Modification records:
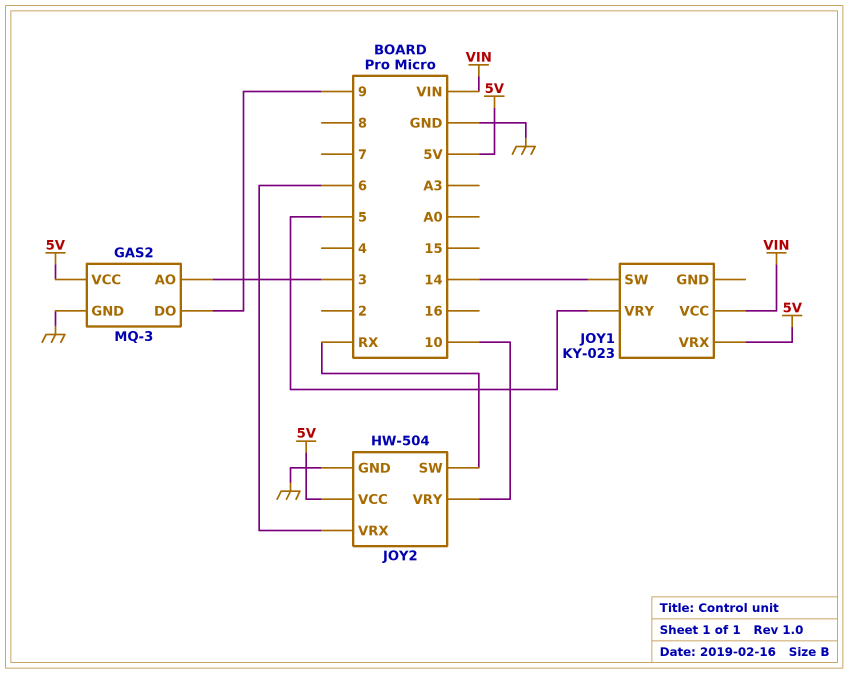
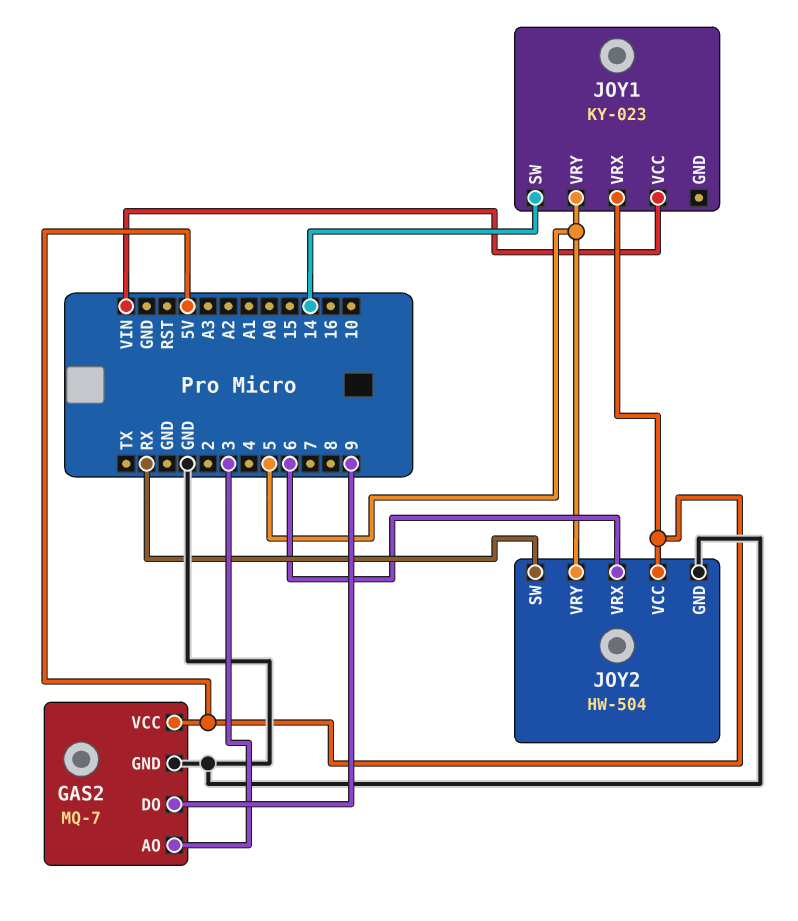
GAS2: MQ-3 -> MQ-7
JOY2 pin VRY: 10 -> 5

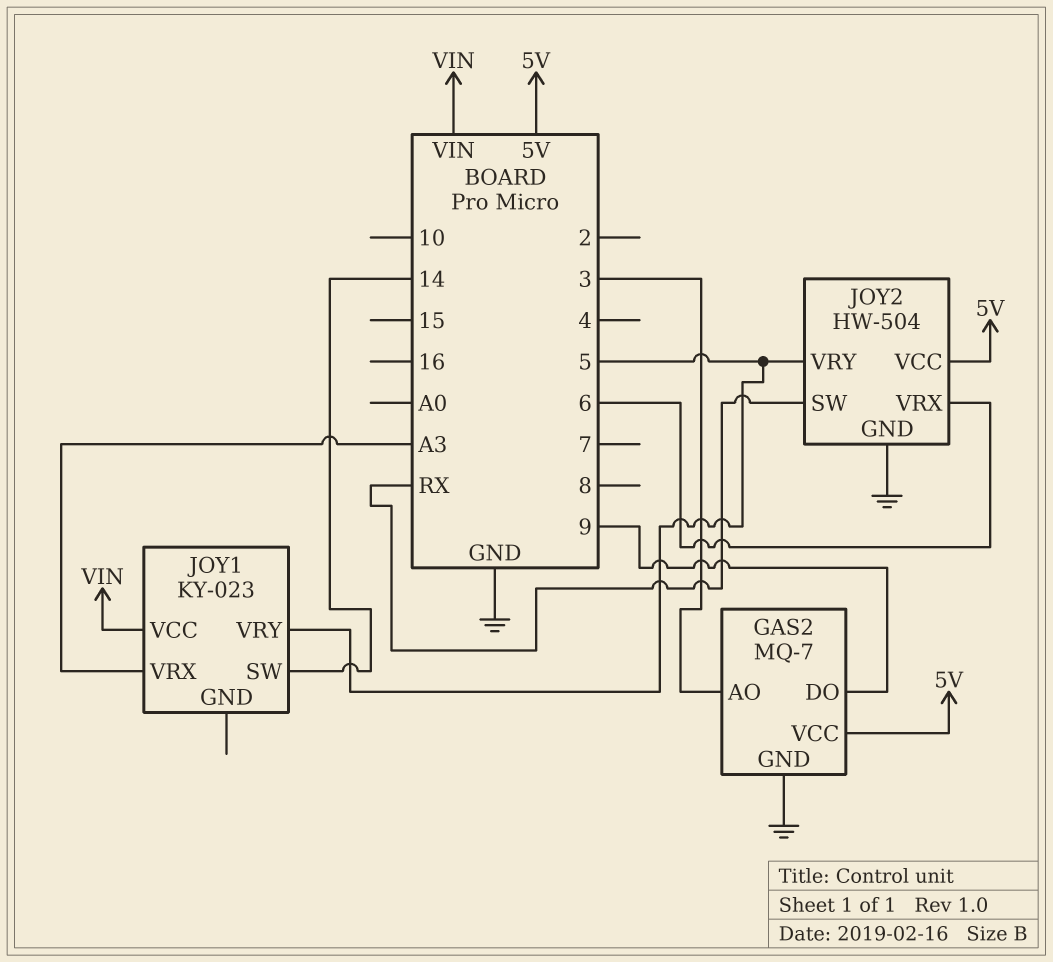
JOY1 pin VRX: 5V -> A3

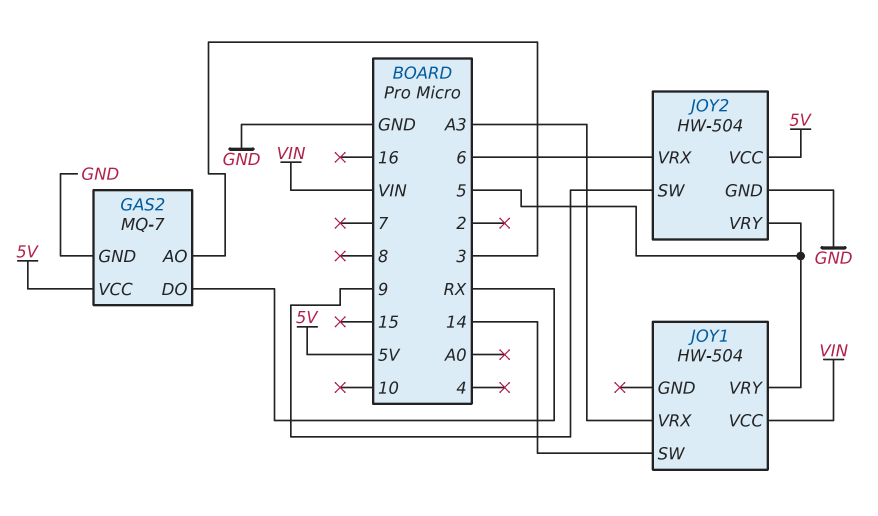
GAS2 pin DO: 9 -> RX
JOY1: KY-023 -> HW-504
JOY2 pin SW: RX -> 9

Work to complete =>
Please output all of the entries above exactly, but without any picture.

Answer for this exercise =>
GAS2: MQ-3 -> MQ-7
JOY2 pin VRY: 10 -> 5

JOY1 pin VRX: 5V -> A3

GAS2 pin DO: 9 -> RX
JOY1: KY-023 -> HW-504
JOY2 pin SW: RX -> 9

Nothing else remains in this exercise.